* **Problem**
Copy the lines below exactly, starting at the line that contains "(111, 427) = (792, 434): orange" and stopping after the last line, and include no other lines.

* **Given information**
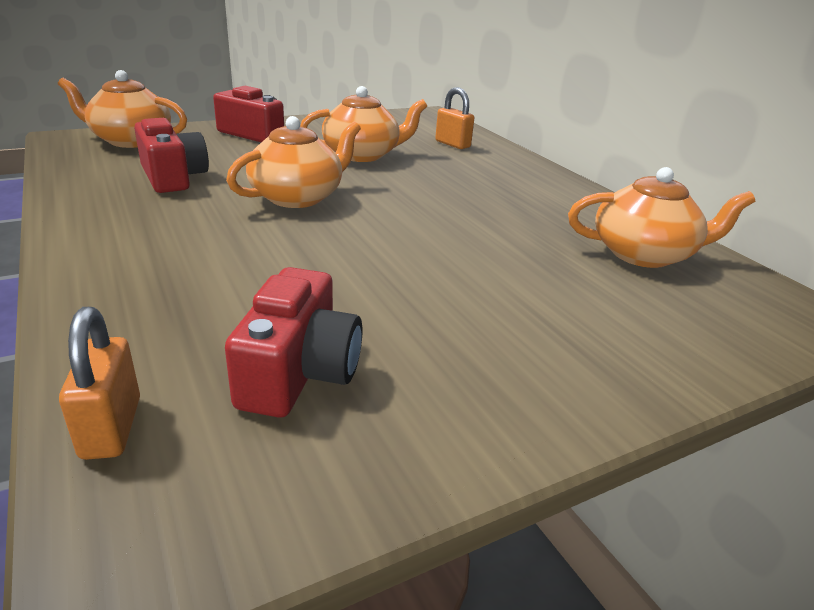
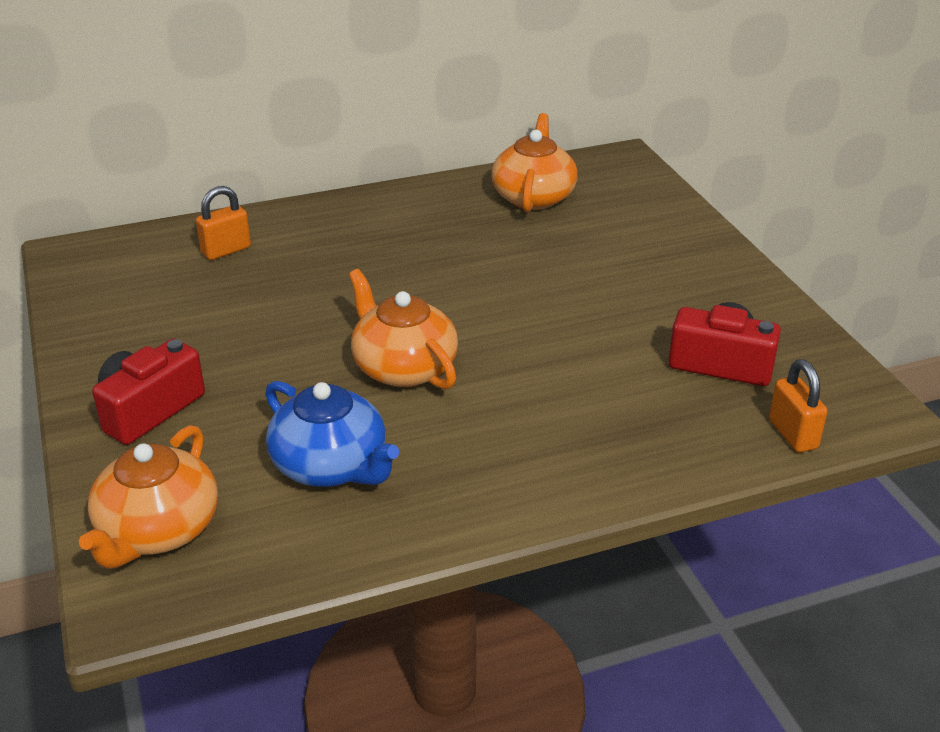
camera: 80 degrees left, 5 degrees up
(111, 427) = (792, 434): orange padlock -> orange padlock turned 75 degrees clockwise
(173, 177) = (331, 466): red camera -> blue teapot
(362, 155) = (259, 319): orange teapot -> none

* **Answer for this exercise**
(111, 427) = (792, 434): orange padlock -> orange padlock turned 75 degrees clockwise
(173, 177) = (331, 466): red camera -> blue teapot
(362, 155) = (259, 319): orange teapot -> none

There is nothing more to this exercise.